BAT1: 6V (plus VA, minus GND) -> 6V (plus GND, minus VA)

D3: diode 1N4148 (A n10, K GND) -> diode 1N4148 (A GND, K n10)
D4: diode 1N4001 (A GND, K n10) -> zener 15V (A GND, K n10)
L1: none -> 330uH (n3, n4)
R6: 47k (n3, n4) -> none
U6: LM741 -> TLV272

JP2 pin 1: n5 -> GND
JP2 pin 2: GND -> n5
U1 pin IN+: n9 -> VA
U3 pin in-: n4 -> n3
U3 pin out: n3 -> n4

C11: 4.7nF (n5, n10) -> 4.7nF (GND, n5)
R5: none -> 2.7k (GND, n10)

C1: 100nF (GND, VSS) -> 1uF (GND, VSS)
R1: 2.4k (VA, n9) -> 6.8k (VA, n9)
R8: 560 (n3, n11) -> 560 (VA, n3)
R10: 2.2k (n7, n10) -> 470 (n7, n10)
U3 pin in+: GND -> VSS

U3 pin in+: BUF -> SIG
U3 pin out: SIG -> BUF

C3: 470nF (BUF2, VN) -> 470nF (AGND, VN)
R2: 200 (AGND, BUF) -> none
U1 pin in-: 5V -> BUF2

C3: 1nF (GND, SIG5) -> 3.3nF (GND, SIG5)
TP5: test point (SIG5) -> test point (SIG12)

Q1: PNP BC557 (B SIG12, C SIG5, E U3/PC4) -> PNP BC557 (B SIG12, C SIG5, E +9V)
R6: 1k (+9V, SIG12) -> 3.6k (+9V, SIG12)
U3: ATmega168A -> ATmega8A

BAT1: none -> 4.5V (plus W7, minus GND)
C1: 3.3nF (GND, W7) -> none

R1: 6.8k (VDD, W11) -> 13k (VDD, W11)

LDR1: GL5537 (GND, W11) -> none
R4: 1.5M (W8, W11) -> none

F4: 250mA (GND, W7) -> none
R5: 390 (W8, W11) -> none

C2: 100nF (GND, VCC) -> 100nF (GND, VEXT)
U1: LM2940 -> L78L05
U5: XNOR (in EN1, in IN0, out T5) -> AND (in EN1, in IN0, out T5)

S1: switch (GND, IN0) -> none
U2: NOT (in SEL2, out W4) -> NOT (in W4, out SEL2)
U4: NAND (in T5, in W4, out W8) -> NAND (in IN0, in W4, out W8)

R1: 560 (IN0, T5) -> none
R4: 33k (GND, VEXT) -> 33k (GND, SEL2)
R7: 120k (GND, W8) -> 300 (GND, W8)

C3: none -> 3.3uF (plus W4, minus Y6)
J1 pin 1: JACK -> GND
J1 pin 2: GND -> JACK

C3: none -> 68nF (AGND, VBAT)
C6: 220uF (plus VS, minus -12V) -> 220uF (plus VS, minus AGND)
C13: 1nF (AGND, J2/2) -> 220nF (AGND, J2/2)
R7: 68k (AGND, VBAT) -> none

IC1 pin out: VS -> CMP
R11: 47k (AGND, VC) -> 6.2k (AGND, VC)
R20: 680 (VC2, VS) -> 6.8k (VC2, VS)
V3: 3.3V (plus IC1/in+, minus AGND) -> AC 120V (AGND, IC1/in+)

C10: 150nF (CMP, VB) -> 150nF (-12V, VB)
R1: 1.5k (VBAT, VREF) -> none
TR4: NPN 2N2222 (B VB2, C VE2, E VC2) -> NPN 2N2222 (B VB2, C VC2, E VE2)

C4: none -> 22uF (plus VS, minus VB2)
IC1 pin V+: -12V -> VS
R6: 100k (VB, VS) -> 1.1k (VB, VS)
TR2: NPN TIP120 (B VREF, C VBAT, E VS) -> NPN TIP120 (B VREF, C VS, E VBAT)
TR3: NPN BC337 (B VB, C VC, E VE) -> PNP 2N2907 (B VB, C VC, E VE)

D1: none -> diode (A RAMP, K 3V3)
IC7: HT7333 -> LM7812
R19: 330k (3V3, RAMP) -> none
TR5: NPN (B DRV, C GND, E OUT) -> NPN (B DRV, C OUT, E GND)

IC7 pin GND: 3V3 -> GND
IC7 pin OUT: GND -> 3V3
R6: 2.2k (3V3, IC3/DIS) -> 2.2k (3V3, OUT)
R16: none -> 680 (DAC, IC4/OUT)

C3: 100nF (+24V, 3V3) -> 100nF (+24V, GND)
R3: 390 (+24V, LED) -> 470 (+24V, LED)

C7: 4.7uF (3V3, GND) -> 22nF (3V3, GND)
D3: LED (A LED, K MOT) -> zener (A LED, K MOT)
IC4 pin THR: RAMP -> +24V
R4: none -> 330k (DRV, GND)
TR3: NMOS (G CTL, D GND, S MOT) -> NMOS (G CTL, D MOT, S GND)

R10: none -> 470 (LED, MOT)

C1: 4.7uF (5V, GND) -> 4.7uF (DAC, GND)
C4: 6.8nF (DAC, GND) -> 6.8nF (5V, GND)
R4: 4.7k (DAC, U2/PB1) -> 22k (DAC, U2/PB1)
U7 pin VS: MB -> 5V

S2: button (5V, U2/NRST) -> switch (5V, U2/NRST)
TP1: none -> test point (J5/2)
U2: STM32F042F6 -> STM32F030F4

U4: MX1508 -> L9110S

= = = = = = =

**Work to complete**
What this exercise asks for is an exact copy of all the records.

**Response**
BAT1: 6V (plus VA, minus GND) -> 6V (plus GND, minus VA)

D3: diode 1N4148 (A n10, K GND) -> diode 1N4148 (A GND, K n10)
D4: diode 1N4001 (A GND, K n10) -> zener 15V (A GND, K n10)
L1: none -> 330uH (n3, n4)
R6: 47k (n3, n4) -> none
U6: LM741 -> TLV272

JP2 pin 1: n5 -> GND
JP2 pin 2: GND -> n5
U1 pin IN+: n9 -> VA
U3 pin in-: n4 -> n3
U3 pin out: n3 -> n4

C11: 4.7nF (n5, n10) -> 4.7nF (GND, n5)
R5: none -> 2.7k (GND, n10)

C1: 100nF (GND, VSS) -> 1uF (GND, VSS)
R1: 2.4k (VA, n9) -> 6.8k (VA, n9)
R8: 560 (n3, n11) -> 560 (VA, n3)
R10: 2.2k (n7, n10) -> 470 (n7, n10)
U3 pin in+: GND -> VSS

U3 pin in+: BUF -> SIG
U3 pin out: SIG -> BUF

C3: 470nF (BUF2, VN) -> 470nF (AGND, VN)
R2: 200 (AGND, BUF) -> none
U1 pin in-: 5V -> BUF2

C3: 1nF (GND, SIG5) -> 3.3nF (GND, SIG5)
TP5: test point (SIG5) -> test point (SIG12)

Q1: PNP BC557 (B SIG12, C SIG5, E U3/PC4) -> PNP BC557 (B SIG12, C SIG5, E +9V)
R6: 1k (+9V, SIG12) -> 3.6k (+9V, SIG12)
U3: ATmega168A -> ATmega8A

BAT1: none -> 4.5V (plus W7, minus GND)
C1: 3.3nF (GND, W7) -> none

R1: 6.8k (VDD, W11) -> 13k (VDD, W11)

LDR1: GL5537 (GND, W11) -> none
R4: 1.5M (W8, W11) -> none

F4: 250mA (GND, W7) -> none
R5: 390 (W8, W11) -> none

C2: 100nF (GND, VCC) -> 100nF (GND, VEXT)
U1: LM2940 -> L78L05
U5: XNOR (in EN1, in IN0, out T5) -> AND (in EN1, in IN0, out T5)

S1: switch (GND, IN0) -> none
U2: NOT (in SEL2, out W4) -> NOT (in W4, out SEL2)
U4: NAND (in T5, in W4, out W8) -> NAND (in IN0, in W4, out W8)

R1: 560 (IN0, T5) -> none
R4: 33k (GND, VEXT) -> 33k (GND, SEL2)
R7: 120k (GND, W8) -> 300 (GND, W8)

C3: none -> 3.3uF (plus W4, minus Y6)
J1 pin 1: JACK -> GND
J1 pin 2: GND -> JACK

C3: none -> 68nF (AGND, VBAT)
C6: 220uF (plus VS, minus -12V) -> 220uF (plus VS, minus AGND)
C13: 1nF (AGND, J2/2) -> 220nF (AGND, J2/2)
R7: 68k (AGND, VBAT) -> none

IC1 pin out: VS -> CMP
R11: 47k (AGND, VC) -> 6.2k (AGND, VC)
R20: 680 (VC2, VS) -> 6.8k (VC2, VS)
V3: 3.3V (plus IC1/in+, minus AGND) -> AC 120V (AGND, IC1/in+)

C10: 150nF (CMP, VB) -> 150nF (-12V, VB)
R1: 1.5k (VBAT, VREF) -> none
TR4: NPN 2N2222 (B VB2, C VE2, E VC2) -> NPN 2N2222 (B VB2, C VC2, E VE2)

C4: none -> 22uF (plus VS, minus VB2)
IC1 pin V+: -12V -> VS
R6: 100k (VB, VS) -> 1.1k (VB, VS)
TR2: NPN TIP120 (B VREF, C VBAT, E VS) -> NPN TIP120 (B VREF, C VS, E VBAT)
TR3: NPN BC337 (B VB, C VC, E VE) -> PNP 2N2907 (B VB, C VC, E VE)

D1: none -> diode (A RAMP, K 3V3)
IC7: HT7333 -> LM7812
R19: 330k (3V3, RAMP) -> none
TR5: NPN (B DRV, C GND, E OUT) -> NPN (B DRV, C OUT, E GND)

IC7 pin GND: 3V3 -> GND
IC7 pin OUT: GND -> 3V3
R6: 2.2k (3V3, IC3/DIS) -> 2.2k (3V3, OUT)
R16: none -> 680 (DAC, IC4/OUT)

C3: 100nF (+24V, 3V3) -> 100nF (+24V, GND)
R3: 390 (+24V, LED) -> 470 (+24V, LED)

C7: 4.7uF (3V3, GND) -> 22nF (3V3, GND)
D3: LED (A LED, K MOT) -> zener (A LED, K MOT)
IC4 pin THR: RAMP -> +24V
R4: none -> 330k (DRV, GND)
TR3: NMOS (G CTL, D GND, S MOT) -> NMOS (G CTL, D MOT, S GND)

R10: none -> 470 (LED, MOT)

C1: 4.7uF (5V, GND) -> 4.7uF (DAC, GND)
C4: 6.8nF (DAC, GND) -> 6.8nF (5V, GND)
R4: 4.7k (DAC, U2/PB1) -> 22k (DAC, U2/PB1)
U7 pin VS: MB -> 5V

S2: button (5V, U2/NRST) -> switch (5V, U2/NRST)
TP1: none -> test point (J5/2)
U2: STM32F042F6 -> STM32F030F4

U4: MX1508 -> L9110S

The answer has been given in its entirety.